Your answer should be the exact lines of the data below from the one containing "grey bottle: [250,202,310,339]" through the one containing "yellow lemon: [352,126,384,162]"; please include nothing else.

[GIVEN ENTRIES]

______

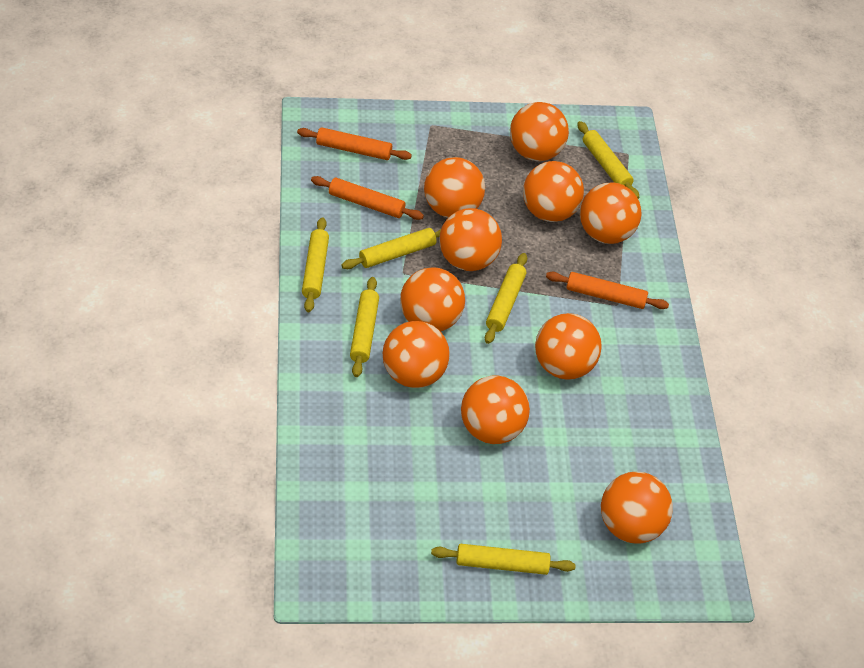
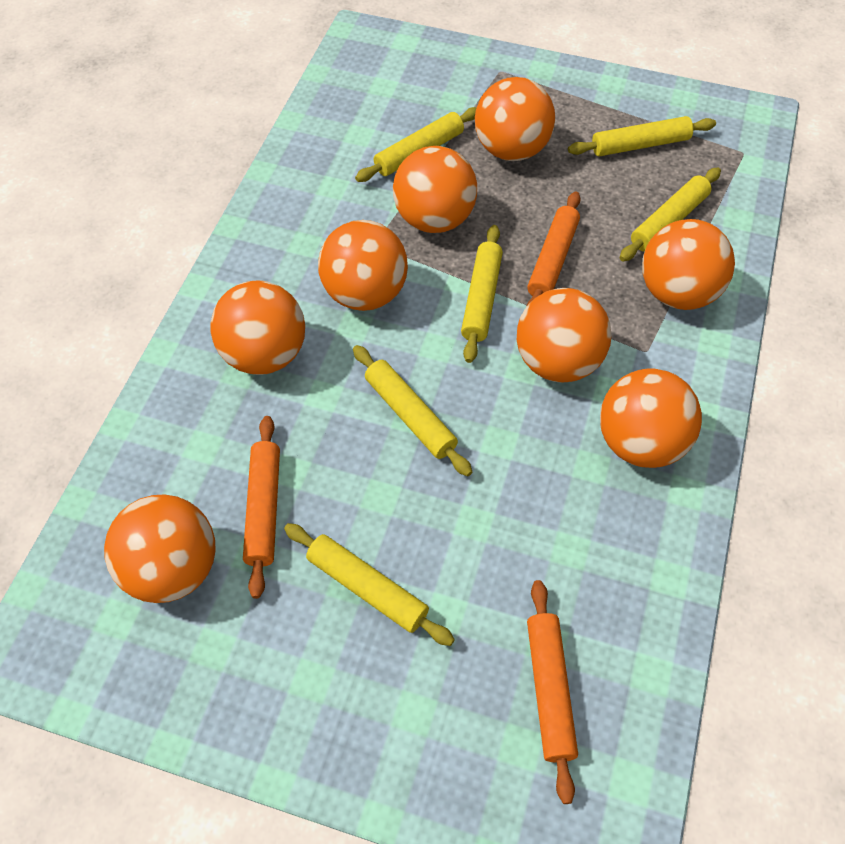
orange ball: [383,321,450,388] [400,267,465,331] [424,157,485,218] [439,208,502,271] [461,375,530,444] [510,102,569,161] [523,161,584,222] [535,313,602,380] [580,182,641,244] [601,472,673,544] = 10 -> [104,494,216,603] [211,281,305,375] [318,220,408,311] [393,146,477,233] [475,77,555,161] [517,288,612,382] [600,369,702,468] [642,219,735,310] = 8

______

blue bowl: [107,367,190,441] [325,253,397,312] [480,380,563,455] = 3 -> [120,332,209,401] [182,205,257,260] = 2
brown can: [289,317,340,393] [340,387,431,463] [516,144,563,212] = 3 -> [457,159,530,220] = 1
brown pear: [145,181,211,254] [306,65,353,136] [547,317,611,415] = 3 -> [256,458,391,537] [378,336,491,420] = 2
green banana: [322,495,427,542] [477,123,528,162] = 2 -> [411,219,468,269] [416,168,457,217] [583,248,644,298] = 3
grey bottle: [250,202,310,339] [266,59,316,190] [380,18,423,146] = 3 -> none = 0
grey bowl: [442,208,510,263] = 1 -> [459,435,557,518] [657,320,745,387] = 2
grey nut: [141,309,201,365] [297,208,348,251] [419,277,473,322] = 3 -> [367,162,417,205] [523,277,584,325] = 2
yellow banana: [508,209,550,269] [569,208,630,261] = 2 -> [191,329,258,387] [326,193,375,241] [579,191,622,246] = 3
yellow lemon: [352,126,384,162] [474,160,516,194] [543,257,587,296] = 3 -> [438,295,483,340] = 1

______

[ANSWER]
grey bottle: [250,202,310,339] [266,59,316,190] [380,18,423,146] = 3 -> none = 0
grey bowl: [442,208,510,263] = 1 -> [459,435,557,518] [657,320,745,387] = 2
grey nut: [141,309,201,365] [297,208,348,251] [419,277,473,322] = 3 -> [367,162,417,205] [523,277,584,325] = 2
yellow banana: [508,209,550,269] [569,208,630,261] = 2 -> [191,329,258,387] [326,193,375,241] [579,191,622,246] = 3
yellow lemon: [352,126,384,162] [474,160,516,194] [543,257,587,296] = 3 -> [438,295,483,340] = 1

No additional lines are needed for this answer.